>> start

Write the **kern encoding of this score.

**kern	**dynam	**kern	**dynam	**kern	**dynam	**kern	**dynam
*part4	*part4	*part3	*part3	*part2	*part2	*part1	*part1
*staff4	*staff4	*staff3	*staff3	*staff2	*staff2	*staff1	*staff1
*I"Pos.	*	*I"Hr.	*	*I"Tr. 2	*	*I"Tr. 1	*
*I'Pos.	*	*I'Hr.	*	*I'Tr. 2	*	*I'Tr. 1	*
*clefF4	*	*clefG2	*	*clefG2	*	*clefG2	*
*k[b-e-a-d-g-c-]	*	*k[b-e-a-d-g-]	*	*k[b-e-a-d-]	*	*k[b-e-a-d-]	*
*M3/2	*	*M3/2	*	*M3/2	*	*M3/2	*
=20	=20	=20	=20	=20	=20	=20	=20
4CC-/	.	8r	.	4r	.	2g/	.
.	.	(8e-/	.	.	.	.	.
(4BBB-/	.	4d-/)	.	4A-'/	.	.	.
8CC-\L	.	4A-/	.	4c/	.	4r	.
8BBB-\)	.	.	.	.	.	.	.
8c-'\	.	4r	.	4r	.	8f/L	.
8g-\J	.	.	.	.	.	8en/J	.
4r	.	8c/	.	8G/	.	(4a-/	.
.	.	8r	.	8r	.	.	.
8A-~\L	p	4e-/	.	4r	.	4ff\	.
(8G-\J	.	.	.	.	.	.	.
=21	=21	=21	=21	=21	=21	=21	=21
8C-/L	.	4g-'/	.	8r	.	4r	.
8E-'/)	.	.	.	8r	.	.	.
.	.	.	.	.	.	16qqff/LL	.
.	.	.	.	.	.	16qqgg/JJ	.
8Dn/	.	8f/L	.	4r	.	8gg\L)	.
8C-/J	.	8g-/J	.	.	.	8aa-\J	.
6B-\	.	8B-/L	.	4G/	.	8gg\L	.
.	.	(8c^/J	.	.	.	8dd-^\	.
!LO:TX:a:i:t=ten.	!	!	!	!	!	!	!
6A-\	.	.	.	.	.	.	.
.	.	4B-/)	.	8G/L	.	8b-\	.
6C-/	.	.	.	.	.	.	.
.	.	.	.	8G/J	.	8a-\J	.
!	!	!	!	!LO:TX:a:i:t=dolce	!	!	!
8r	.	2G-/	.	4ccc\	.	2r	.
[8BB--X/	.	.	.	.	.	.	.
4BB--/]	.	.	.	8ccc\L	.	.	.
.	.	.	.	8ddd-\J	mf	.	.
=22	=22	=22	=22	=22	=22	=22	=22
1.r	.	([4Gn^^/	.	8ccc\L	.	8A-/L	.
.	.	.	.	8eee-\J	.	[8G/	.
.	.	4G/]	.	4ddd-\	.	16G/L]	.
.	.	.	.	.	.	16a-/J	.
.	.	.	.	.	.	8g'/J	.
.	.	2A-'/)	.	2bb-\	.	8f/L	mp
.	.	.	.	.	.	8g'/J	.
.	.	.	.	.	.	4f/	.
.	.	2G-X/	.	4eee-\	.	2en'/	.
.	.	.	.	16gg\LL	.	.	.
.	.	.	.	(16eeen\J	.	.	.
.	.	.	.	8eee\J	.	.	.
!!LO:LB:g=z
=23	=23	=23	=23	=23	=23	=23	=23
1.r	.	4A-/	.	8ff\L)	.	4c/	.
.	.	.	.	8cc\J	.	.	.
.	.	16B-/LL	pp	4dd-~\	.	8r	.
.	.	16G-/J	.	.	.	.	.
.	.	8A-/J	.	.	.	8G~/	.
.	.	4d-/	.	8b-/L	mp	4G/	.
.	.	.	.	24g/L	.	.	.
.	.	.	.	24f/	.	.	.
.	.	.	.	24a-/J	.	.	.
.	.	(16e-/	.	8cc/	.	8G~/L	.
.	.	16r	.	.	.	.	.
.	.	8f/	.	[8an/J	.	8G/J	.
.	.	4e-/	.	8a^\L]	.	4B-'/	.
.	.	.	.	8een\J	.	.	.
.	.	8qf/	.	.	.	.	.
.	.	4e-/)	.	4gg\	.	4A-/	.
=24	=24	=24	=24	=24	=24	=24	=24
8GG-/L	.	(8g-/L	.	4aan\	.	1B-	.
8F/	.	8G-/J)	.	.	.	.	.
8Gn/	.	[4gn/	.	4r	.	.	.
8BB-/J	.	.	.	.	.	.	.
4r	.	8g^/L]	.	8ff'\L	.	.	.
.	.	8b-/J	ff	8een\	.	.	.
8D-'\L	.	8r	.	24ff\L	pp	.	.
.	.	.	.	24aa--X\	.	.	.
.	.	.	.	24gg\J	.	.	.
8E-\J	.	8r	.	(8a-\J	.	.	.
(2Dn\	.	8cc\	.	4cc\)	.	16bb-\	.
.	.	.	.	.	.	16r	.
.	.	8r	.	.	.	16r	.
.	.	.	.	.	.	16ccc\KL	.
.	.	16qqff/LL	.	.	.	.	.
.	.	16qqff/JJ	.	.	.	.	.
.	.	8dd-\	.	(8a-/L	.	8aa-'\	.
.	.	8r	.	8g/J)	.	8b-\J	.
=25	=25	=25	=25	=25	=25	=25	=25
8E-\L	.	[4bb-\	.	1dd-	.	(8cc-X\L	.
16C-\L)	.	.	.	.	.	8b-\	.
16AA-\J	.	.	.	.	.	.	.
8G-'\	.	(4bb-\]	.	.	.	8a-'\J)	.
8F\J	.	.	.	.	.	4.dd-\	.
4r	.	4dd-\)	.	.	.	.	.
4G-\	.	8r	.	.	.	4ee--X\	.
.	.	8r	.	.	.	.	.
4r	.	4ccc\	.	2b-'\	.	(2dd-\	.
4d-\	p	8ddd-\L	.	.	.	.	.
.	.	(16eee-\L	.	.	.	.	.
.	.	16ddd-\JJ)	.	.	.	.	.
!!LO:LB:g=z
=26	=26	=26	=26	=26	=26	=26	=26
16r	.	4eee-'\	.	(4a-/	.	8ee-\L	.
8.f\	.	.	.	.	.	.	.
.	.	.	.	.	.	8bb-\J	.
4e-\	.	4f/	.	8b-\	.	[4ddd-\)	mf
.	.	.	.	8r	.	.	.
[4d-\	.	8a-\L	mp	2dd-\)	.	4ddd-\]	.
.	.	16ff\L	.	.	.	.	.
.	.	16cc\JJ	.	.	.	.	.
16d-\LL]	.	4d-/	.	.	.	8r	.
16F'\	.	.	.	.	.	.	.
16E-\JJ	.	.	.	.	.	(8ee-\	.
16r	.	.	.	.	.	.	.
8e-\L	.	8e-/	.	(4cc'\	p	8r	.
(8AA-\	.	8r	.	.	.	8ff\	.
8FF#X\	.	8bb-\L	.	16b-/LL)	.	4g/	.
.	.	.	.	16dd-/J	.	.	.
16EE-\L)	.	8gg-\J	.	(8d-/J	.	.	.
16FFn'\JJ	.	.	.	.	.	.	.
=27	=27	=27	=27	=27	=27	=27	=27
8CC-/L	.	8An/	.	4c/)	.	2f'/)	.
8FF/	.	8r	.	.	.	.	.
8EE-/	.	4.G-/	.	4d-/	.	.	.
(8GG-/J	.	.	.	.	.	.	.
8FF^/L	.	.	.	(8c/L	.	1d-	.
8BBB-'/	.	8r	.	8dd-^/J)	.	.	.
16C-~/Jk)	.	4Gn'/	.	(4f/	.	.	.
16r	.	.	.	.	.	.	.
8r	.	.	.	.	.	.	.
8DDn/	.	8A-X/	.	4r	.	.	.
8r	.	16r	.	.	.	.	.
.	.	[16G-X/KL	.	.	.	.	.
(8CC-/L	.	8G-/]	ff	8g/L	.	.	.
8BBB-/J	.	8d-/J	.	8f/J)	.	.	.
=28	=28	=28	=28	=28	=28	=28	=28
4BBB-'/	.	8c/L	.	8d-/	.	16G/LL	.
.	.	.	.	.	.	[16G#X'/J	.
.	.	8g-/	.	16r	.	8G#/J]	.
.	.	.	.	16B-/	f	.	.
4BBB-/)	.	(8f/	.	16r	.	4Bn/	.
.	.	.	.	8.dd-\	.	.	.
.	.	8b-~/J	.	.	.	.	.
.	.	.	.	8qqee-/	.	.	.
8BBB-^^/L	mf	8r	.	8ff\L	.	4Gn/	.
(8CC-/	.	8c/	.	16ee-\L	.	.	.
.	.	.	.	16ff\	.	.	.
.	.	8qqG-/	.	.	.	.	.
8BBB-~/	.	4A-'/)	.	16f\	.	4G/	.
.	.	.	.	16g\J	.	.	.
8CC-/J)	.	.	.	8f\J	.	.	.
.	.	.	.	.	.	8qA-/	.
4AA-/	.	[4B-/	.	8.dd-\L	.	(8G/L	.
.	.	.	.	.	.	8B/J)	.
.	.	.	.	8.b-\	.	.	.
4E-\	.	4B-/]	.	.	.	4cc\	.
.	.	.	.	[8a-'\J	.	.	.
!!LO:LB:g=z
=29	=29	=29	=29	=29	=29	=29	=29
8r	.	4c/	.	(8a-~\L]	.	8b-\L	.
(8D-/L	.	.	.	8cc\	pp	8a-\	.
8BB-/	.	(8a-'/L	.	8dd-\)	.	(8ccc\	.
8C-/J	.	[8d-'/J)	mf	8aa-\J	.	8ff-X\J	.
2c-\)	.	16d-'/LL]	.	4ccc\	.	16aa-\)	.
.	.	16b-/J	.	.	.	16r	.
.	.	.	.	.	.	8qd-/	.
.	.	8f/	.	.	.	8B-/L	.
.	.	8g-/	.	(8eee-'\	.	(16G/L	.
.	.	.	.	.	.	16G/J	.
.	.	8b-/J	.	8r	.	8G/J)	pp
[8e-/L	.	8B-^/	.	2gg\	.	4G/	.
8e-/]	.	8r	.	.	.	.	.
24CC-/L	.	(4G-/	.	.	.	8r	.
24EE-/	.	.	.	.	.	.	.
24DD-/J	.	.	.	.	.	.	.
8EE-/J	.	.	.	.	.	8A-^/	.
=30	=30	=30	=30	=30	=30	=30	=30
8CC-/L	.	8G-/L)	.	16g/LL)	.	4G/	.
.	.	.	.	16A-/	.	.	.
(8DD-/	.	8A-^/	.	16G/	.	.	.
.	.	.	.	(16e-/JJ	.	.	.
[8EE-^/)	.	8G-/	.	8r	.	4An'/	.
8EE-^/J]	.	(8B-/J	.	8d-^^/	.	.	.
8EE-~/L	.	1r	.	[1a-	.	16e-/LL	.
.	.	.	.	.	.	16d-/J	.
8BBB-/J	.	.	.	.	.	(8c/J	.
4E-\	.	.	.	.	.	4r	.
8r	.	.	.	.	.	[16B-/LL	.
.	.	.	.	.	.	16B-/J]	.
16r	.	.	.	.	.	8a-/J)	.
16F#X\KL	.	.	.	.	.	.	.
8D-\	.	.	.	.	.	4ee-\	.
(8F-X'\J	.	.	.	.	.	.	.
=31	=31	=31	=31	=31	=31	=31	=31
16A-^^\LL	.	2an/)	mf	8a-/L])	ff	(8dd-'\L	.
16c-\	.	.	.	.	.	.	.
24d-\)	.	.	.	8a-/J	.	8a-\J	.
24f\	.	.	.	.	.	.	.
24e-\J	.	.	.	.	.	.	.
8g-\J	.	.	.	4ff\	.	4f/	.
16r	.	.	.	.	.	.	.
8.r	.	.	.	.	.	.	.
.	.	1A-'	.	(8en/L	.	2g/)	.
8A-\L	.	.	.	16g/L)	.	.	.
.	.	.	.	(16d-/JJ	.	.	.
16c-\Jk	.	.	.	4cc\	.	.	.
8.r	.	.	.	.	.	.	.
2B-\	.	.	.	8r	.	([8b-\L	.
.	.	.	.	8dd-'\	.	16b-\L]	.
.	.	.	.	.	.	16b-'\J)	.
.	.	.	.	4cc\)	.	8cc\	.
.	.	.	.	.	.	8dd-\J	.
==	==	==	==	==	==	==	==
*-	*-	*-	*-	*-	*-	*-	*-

>> end

### Prompt
Return every line from the rows above that contains the string "kern". Case counts.

### Exercise response
Write the **kern encoding of this score.
**kern	**dynam	**kern	**dynam	**kern	**dynam	**kern	**dynam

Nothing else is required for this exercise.